TASK BRIEF:
Read through the entries below and copy each line where "yellow" turns up.

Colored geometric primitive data
━━━━━━━━━━━━━━━━━━━━
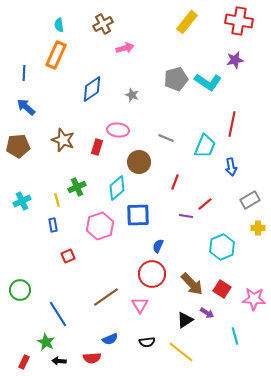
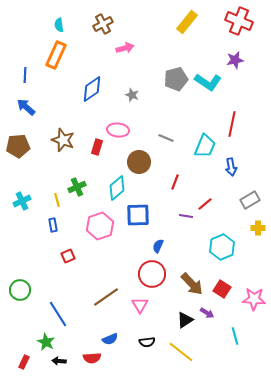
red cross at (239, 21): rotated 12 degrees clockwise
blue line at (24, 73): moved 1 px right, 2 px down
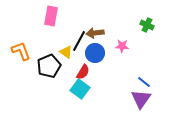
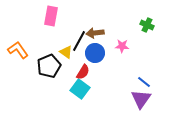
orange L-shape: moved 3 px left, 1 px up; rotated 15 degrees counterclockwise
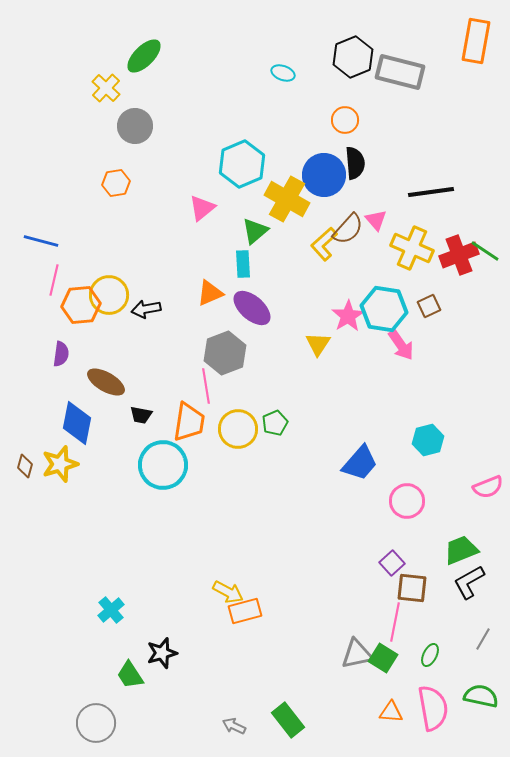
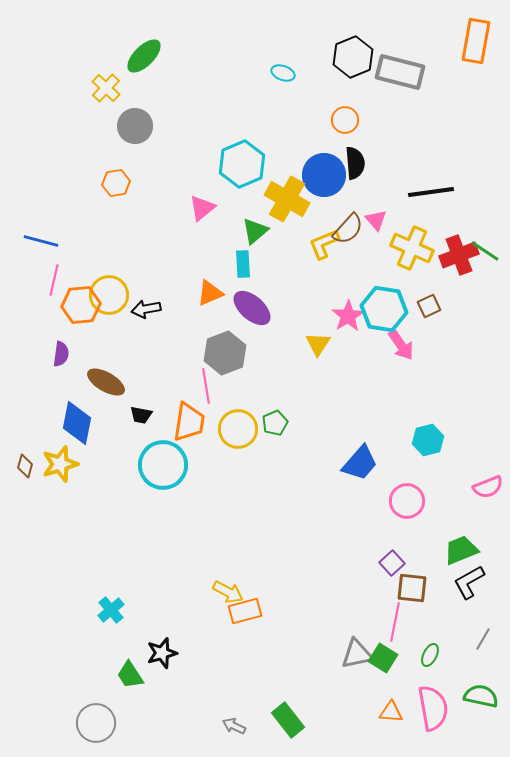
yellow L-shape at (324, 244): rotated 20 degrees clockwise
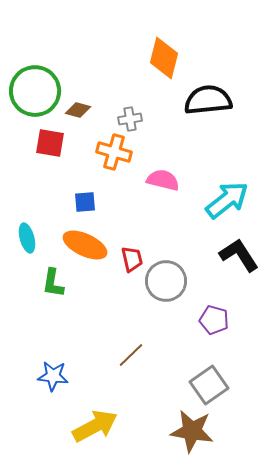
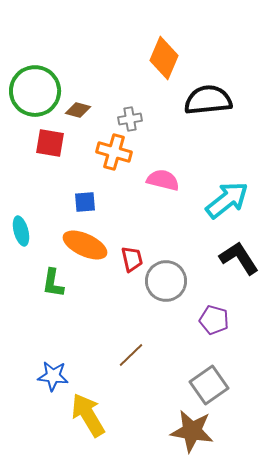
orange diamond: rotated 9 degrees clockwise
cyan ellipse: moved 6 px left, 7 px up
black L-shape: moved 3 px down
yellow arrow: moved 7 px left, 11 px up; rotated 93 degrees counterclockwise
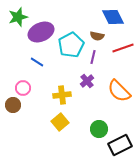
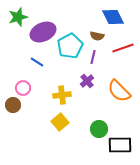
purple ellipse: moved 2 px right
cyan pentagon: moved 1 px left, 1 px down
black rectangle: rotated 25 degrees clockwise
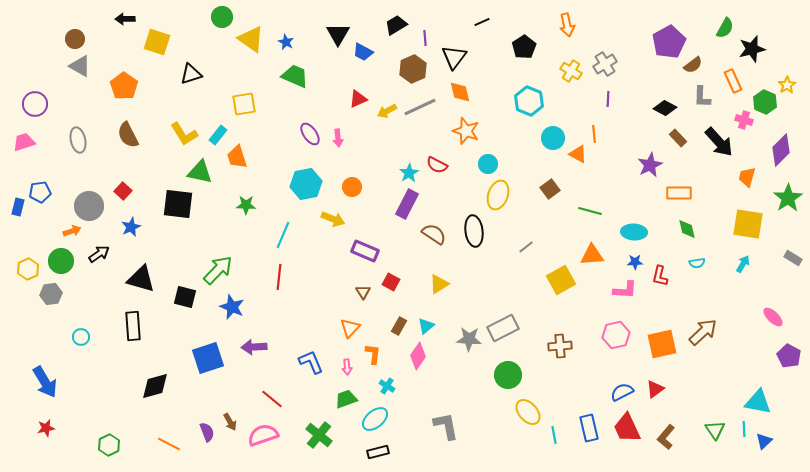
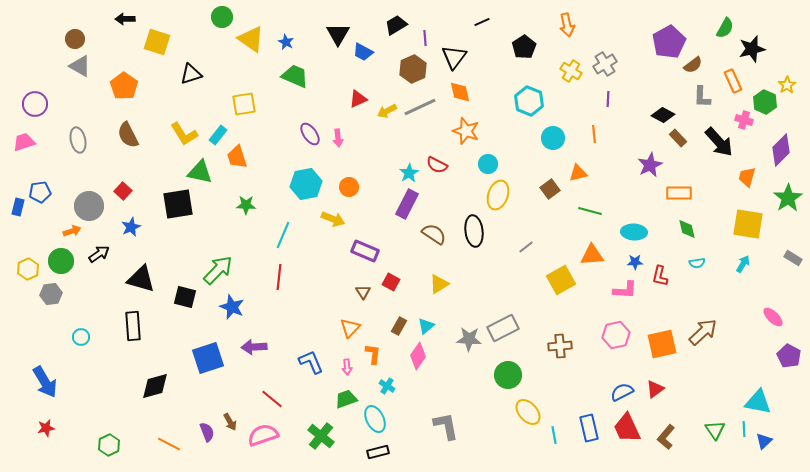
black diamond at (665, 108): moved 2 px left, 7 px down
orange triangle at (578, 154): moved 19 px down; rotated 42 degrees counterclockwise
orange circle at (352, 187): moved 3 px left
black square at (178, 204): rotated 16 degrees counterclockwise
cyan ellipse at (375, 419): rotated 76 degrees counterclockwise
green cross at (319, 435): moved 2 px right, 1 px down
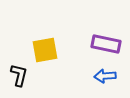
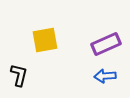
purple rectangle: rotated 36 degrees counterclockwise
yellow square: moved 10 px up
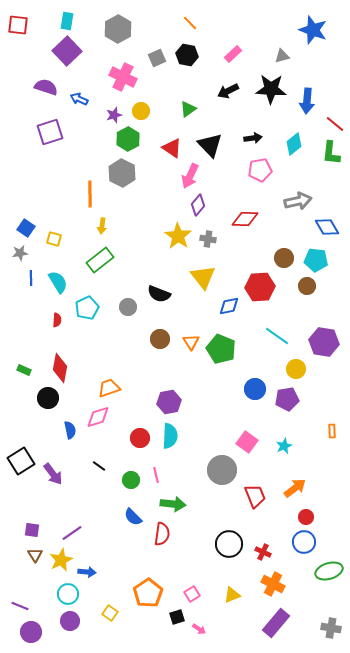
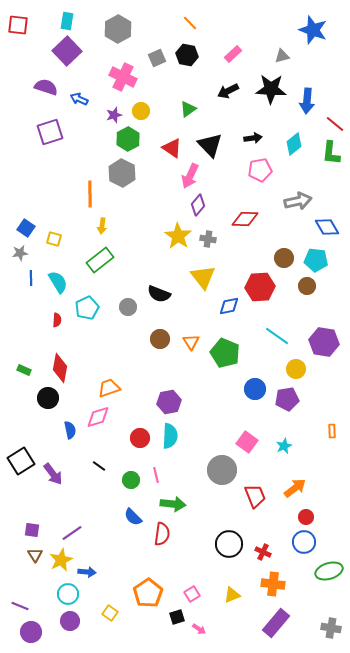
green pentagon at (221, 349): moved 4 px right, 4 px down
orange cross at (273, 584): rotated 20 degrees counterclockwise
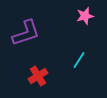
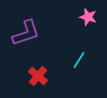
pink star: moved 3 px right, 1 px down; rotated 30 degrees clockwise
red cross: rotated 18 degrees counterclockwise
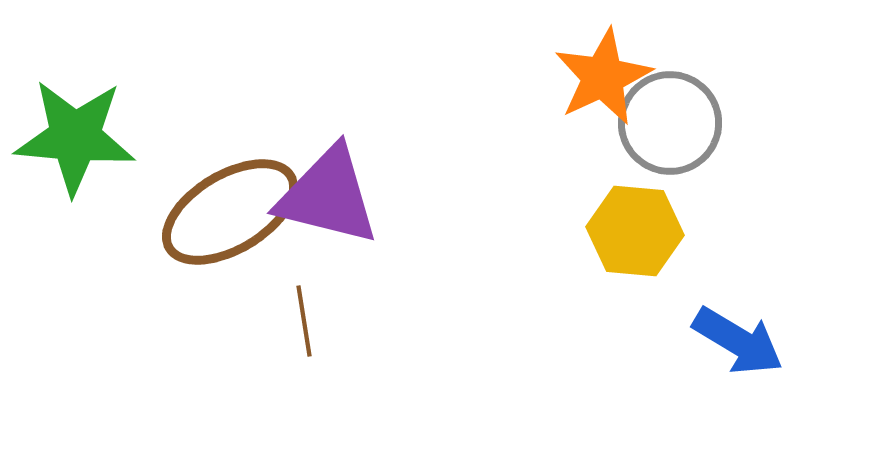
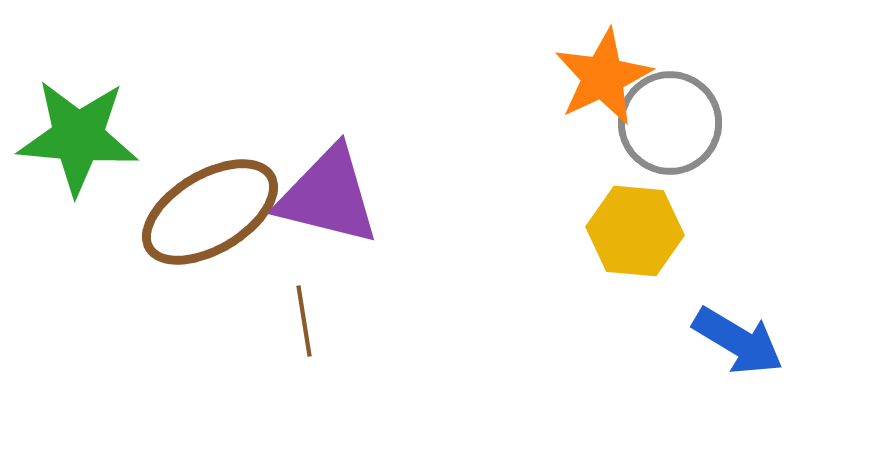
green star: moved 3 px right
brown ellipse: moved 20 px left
━━━━━━━━━━━━━━━━━━━━
FINAL ANSWER:
yellow L-shape at (324, 244): rotated 20 degrees clockwise
yellow arrow: moved 7 px left, 11 px up; rotated 93 degrees counterclockwise
yellow square: moved 10 px up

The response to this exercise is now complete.